▶ Exercise brief:
Each line in the records that mentions the word "tile" needs to be listed.

▶ Given entries:
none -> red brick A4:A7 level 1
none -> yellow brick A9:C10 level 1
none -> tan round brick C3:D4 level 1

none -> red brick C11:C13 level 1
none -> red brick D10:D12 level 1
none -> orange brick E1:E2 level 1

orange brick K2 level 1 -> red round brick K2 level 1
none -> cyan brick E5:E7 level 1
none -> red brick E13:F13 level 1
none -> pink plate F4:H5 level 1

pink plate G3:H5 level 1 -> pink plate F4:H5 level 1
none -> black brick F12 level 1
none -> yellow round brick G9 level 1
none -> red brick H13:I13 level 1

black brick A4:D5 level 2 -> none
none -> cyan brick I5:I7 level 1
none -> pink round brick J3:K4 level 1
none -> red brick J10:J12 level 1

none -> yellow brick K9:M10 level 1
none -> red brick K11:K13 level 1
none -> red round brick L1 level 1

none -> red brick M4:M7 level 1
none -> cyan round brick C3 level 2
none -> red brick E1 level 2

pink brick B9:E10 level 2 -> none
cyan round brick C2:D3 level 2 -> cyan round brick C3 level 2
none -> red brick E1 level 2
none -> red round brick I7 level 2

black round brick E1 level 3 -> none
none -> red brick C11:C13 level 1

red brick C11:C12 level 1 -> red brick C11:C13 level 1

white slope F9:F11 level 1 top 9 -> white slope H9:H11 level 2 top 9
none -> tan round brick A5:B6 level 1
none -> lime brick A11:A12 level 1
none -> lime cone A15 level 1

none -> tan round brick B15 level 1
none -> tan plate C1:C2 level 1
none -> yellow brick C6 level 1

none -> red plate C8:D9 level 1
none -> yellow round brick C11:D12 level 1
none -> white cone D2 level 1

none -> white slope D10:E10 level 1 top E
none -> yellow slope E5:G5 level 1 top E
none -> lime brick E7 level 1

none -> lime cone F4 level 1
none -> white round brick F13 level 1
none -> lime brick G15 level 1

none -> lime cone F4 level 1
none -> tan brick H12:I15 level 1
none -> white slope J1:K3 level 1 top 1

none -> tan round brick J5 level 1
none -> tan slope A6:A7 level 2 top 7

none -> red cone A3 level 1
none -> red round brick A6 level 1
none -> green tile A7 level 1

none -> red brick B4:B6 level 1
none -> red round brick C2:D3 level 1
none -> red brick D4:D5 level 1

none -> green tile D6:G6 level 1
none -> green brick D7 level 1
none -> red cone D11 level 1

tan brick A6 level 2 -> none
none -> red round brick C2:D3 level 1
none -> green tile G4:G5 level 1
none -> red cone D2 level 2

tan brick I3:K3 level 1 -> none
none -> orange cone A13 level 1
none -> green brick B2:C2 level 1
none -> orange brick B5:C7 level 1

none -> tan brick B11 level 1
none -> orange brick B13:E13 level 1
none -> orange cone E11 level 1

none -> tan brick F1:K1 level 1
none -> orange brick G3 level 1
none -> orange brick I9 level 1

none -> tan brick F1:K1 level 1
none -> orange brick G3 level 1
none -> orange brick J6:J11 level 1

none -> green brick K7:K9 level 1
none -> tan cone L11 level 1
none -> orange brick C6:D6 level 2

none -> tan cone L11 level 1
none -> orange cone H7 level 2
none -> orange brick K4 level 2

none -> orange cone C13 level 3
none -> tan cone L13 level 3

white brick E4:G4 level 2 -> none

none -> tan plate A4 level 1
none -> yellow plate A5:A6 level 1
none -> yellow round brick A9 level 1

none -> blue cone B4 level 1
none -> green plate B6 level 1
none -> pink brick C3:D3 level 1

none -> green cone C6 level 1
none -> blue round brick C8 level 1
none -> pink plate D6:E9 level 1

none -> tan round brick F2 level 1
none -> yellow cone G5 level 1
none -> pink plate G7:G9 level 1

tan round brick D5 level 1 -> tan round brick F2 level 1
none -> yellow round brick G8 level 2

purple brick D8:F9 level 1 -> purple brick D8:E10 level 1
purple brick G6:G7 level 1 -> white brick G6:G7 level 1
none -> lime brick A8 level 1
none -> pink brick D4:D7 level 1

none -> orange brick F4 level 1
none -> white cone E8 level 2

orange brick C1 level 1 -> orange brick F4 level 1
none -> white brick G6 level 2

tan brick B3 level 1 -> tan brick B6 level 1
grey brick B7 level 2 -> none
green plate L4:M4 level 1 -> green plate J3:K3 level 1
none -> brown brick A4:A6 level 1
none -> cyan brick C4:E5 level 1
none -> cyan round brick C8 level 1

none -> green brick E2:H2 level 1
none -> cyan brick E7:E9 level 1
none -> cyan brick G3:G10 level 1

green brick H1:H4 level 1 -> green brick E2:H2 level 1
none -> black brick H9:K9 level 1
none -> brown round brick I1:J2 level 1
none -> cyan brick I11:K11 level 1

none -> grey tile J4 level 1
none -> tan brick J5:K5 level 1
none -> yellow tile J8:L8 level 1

▶ Written answer:
none -> green tile A7 level 1
none -> green tile D6:G6 level 1
none -> green tile G4:G5 level 1
none -> grey tile J4 level 1
none -> yellow tile J8:L8 level 1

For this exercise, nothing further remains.